REQUIRED WORK —
Don't include any picture when you restate the data word for word.

------ GIVEN RECORDS ------

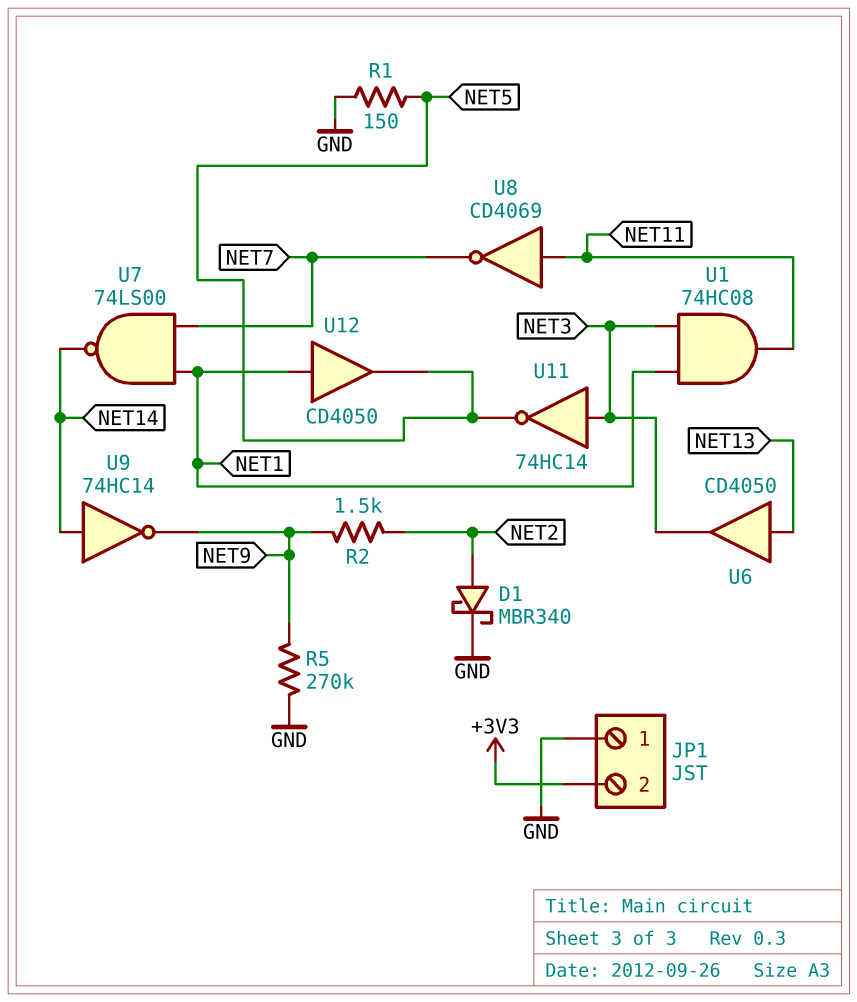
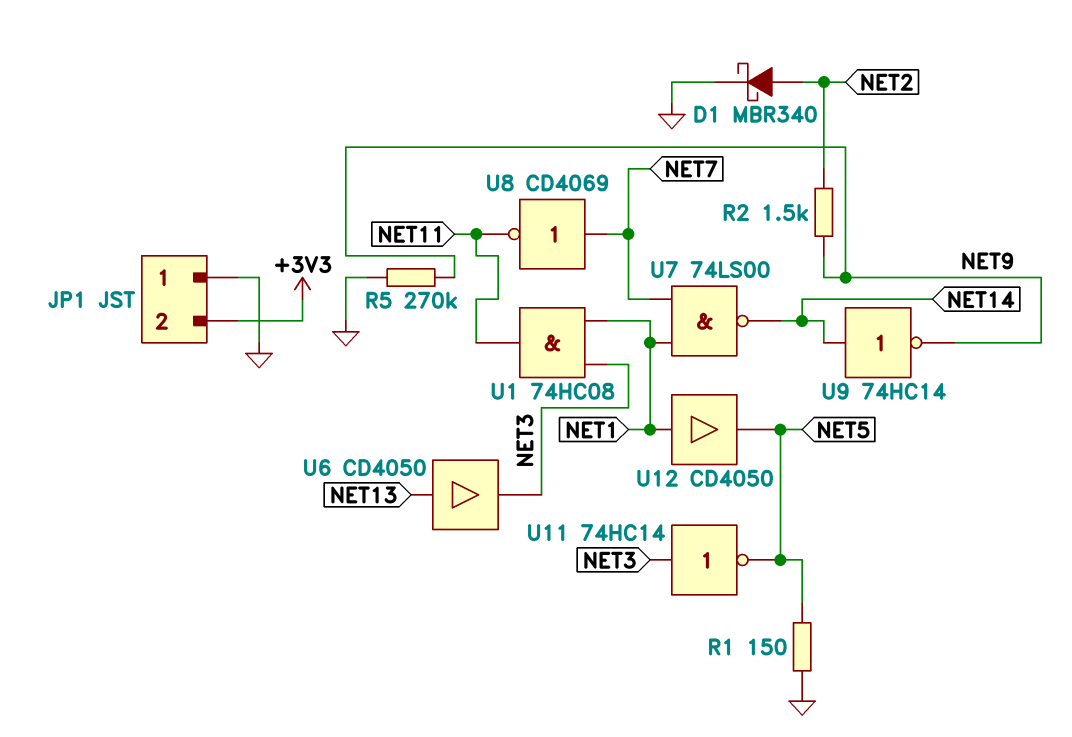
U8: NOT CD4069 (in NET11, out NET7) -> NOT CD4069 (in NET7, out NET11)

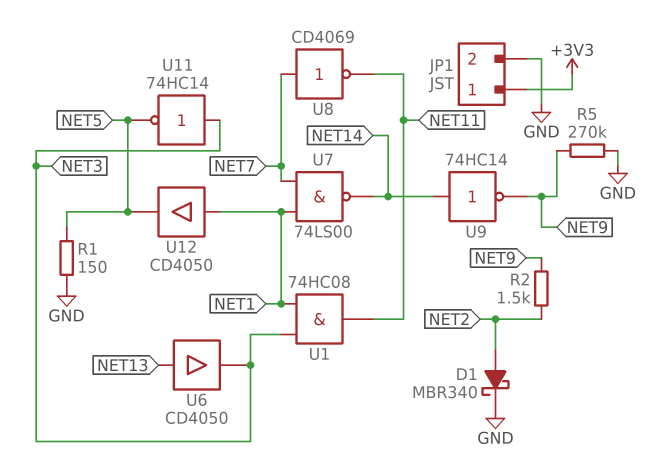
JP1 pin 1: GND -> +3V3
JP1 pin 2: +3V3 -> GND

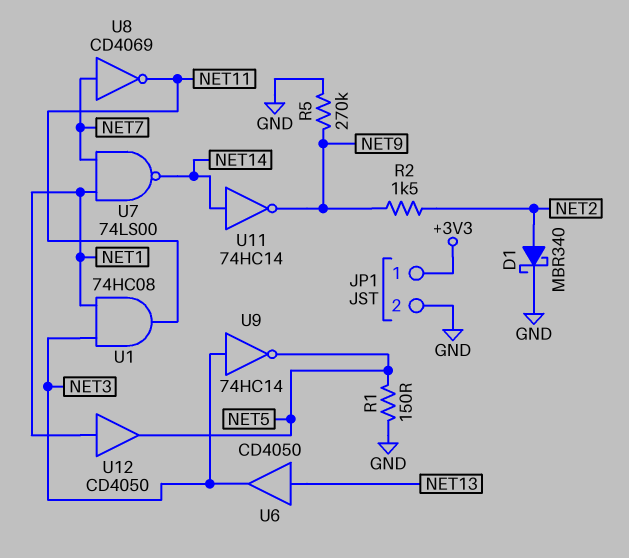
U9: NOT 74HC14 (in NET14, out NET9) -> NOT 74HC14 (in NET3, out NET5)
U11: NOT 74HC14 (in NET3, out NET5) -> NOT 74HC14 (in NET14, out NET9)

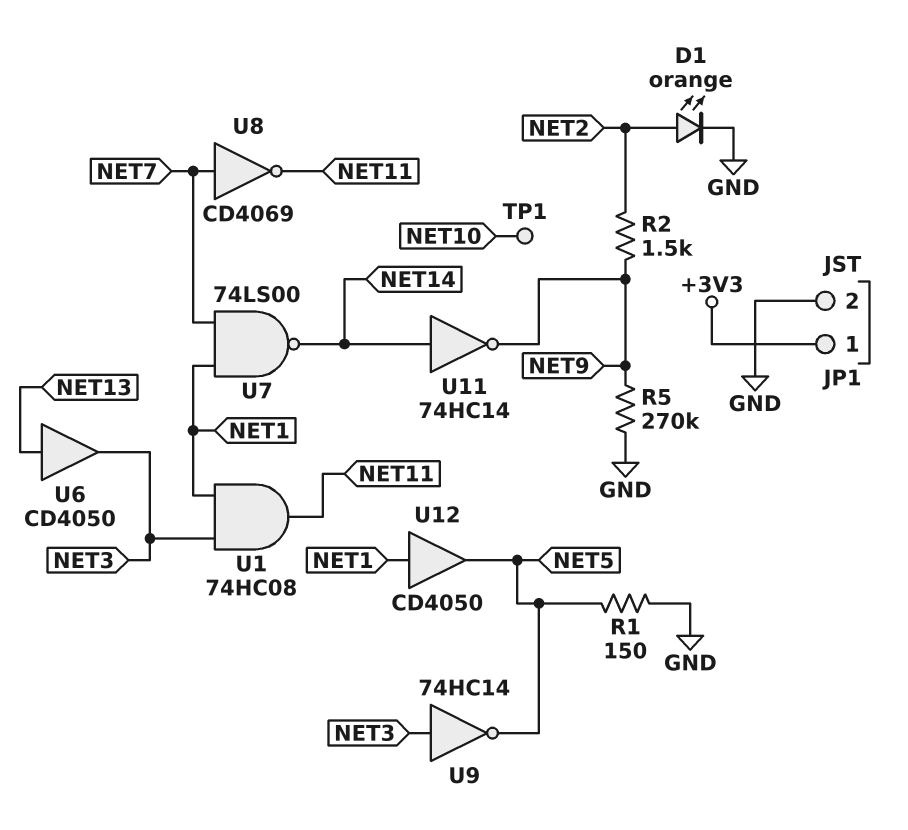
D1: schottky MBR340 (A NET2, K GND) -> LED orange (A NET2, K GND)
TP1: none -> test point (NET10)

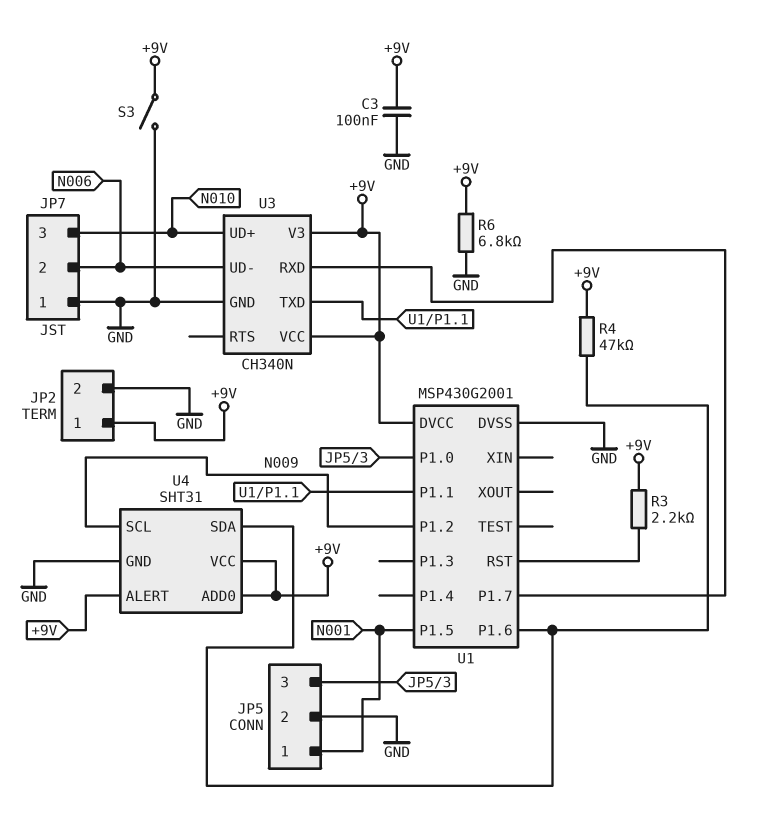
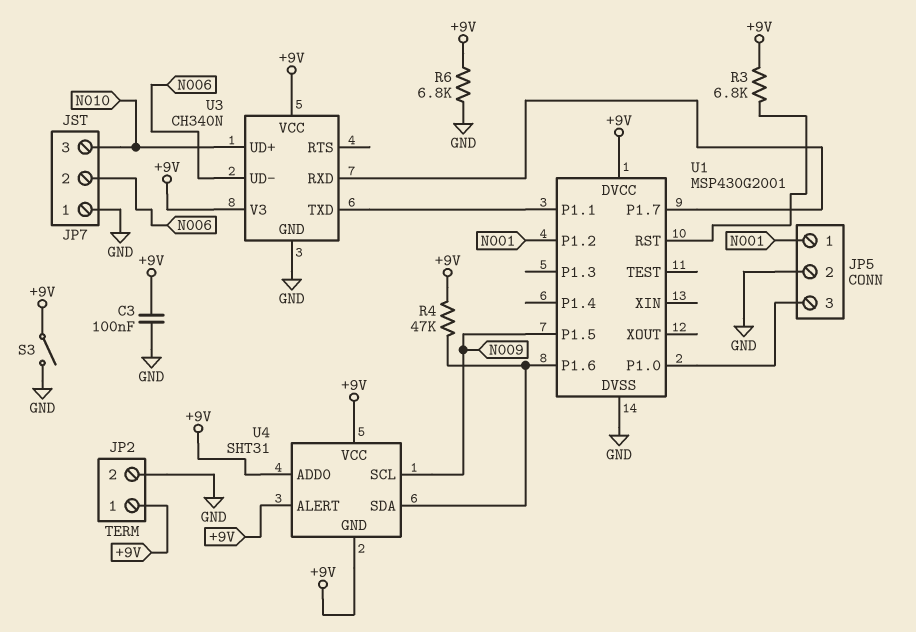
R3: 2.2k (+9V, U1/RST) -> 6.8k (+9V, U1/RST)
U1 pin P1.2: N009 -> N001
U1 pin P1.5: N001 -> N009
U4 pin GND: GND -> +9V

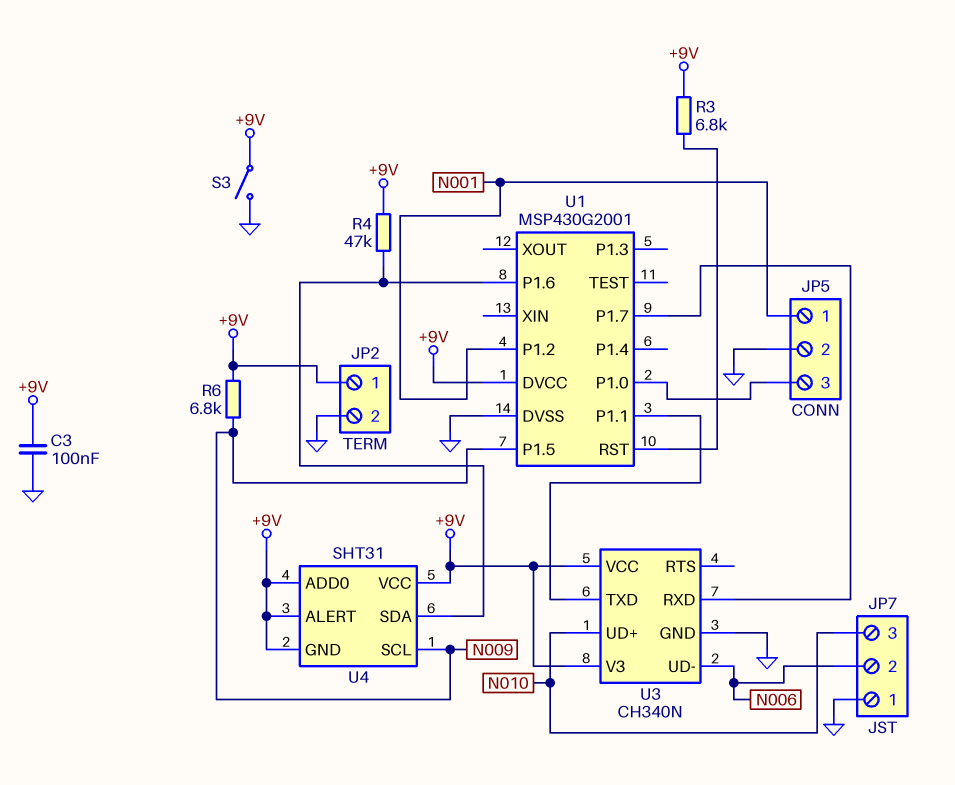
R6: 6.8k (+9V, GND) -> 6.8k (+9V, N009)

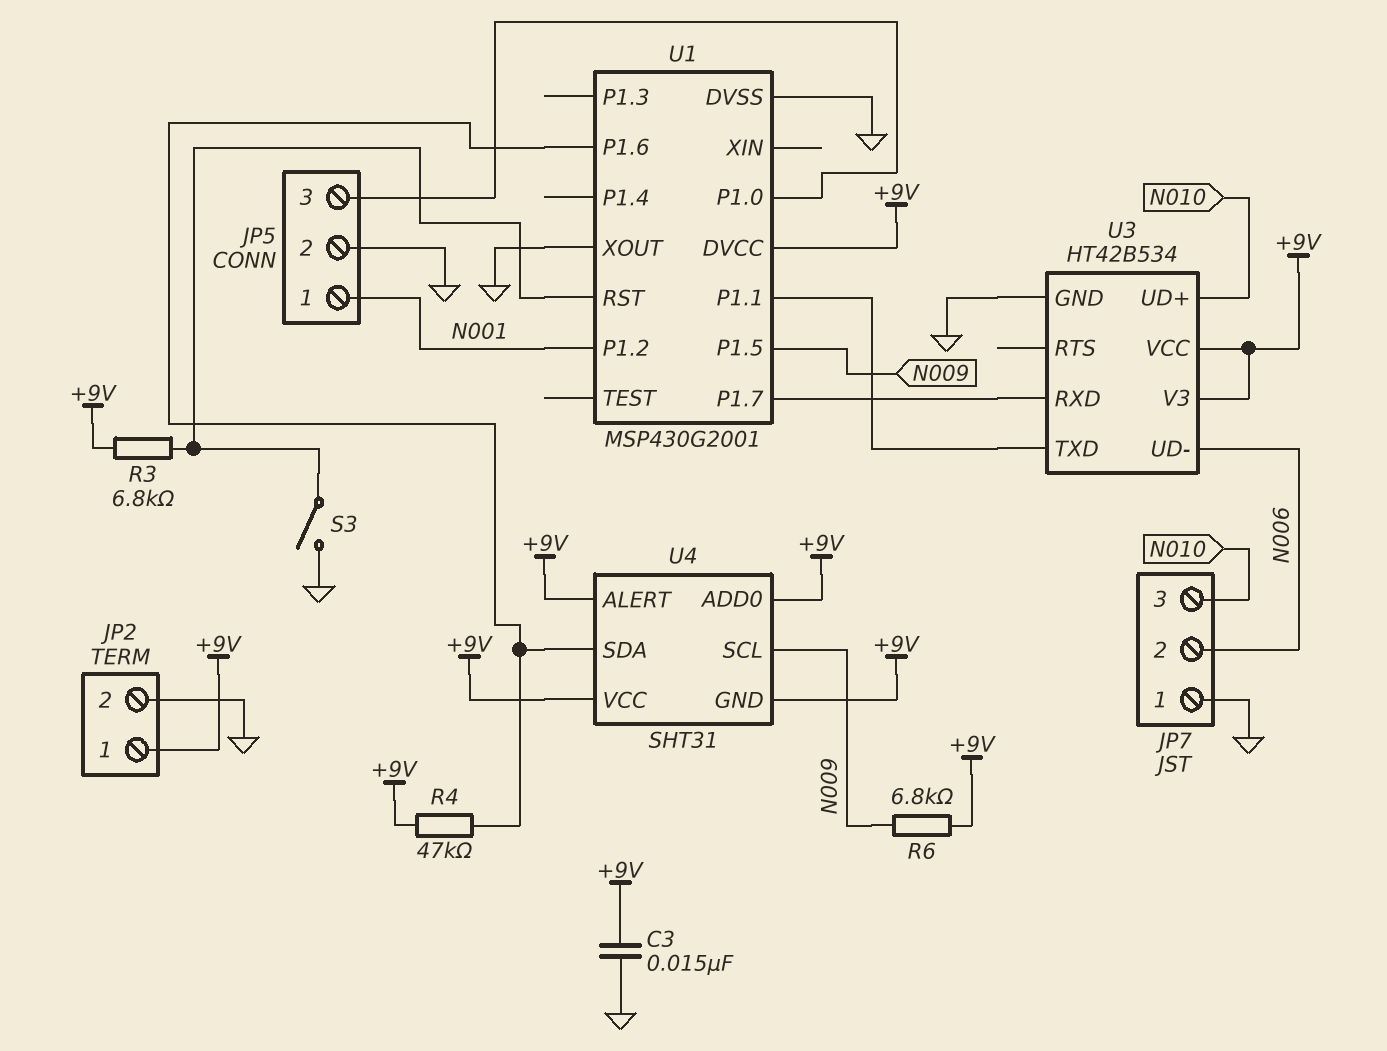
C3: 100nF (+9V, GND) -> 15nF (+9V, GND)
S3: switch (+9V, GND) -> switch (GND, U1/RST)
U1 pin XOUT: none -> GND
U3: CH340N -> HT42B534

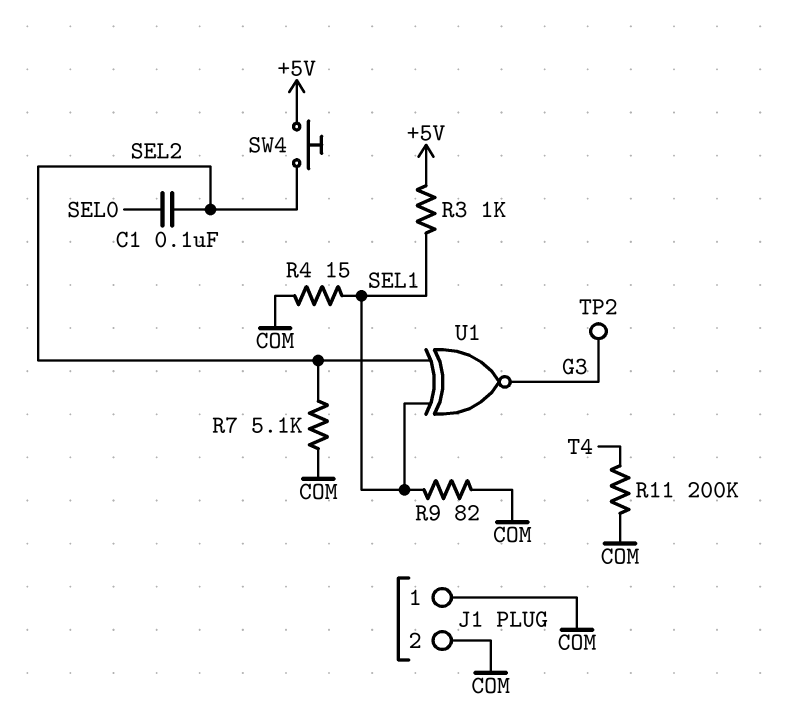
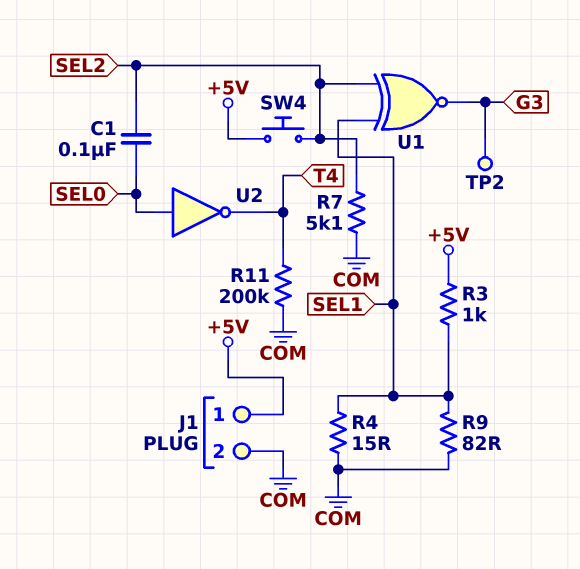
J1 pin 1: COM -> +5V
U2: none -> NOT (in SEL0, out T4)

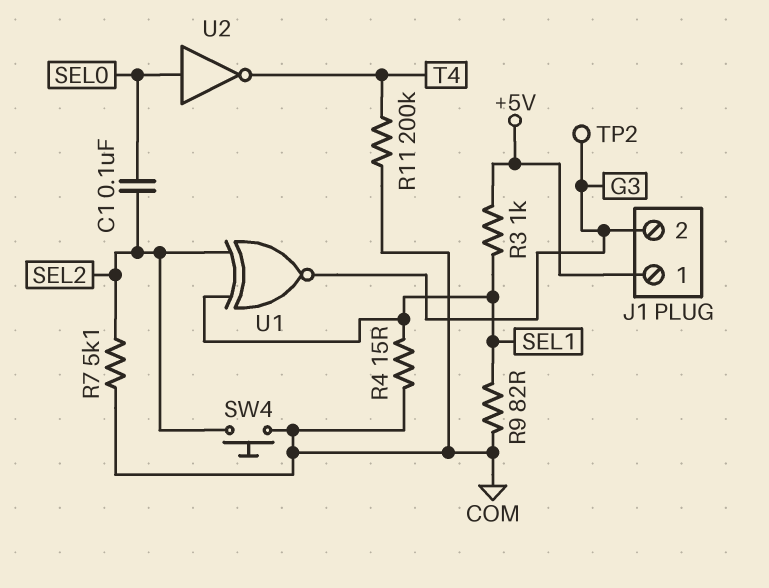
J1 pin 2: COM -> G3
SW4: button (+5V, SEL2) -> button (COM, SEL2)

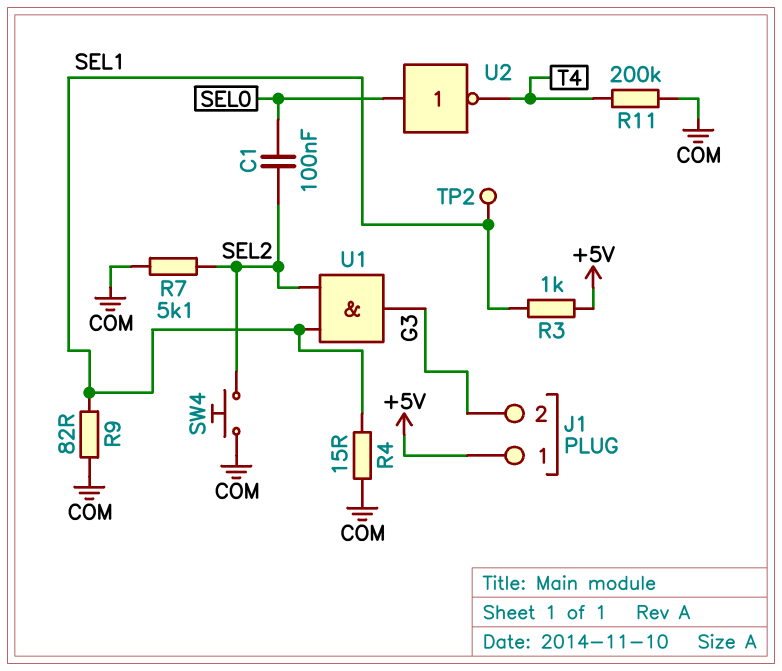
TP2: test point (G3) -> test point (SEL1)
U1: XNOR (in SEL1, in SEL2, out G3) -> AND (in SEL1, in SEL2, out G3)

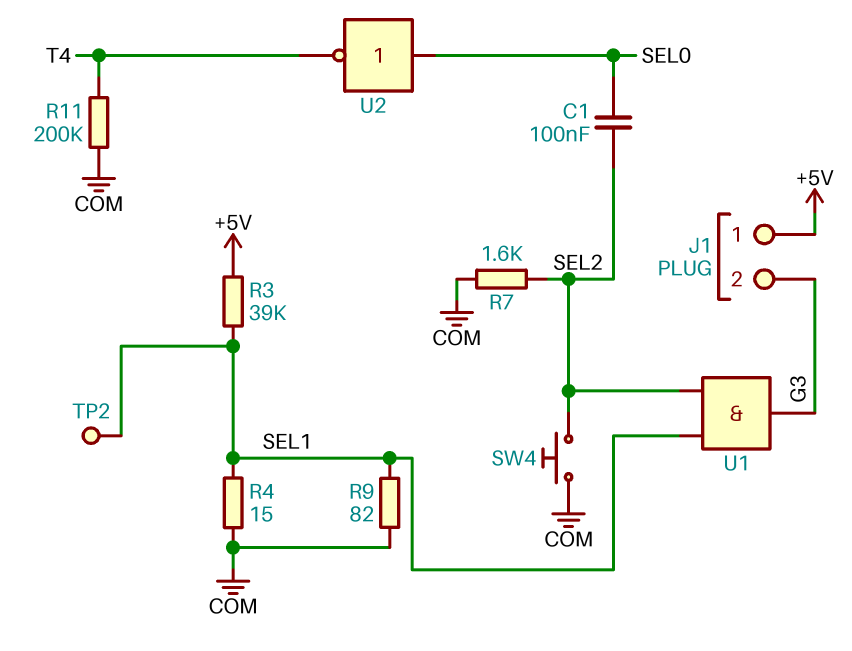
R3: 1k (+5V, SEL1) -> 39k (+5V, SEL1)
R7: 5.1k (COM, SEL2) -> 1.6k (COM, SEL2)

------

YOUR RESPONSE —
U8: NOT CD4069 (in NET11, out NET7) -> NOT CD4069 (in NET7, out NET11)

JP1 pin 1: GND -> +3V3
JP1 pin 2: +3V3 -> GND

U9: NOT 74HC14 (in NET14, out NET9) -> NOT 74HC14 (in NET3, out NET5)
U11: NOT 74HC14 (in NET3, out NET5) -> NOT 74HC14 (in NET14, out NET9)

D1: schottky MBR340 (A NET2, K GND) -> LED orange (A NET2, K GND)
TP1: none -> test point (NET10)

R3: 2.2k (+9V, U1/RST) -> 6.8k (+9V, U1/RST)
U1 pin P1.2: N009 -> N001
U1 pin P1.5: N001 -> N009
U4 pin GND: GND -> +9V

R6: 6.8k (+9V, GND) -> 6.8k (+9V, N009)

C3: 100nF (+9V, GND) -> 15nF (+9V, GND)
S3: switch (+9V, GND) -> switch (GND, U1/RST)
U1 pin XOUT: none -> GND
U3: CH340N -> HT42B534

J1 pin 1: COM -> +5V
U2: none -> NOT (in SEL0, out T4)

J1 pin 2: COM -> G3
SW4: button (+5V, SEL2) -> button (COM, SEL2)

TP2: test point (G3) -> test point (SEL1)
U1: XNOR (in SEL1, in SEL2, out G3) -> AND (in SEL1, in SEL2, out G3)

R3: 1k (+5V, SEL1) -> 39k (+5V, SEL1)
R7: 5.1k (COM, SEL2) -> 1.6k (COM, SEL2)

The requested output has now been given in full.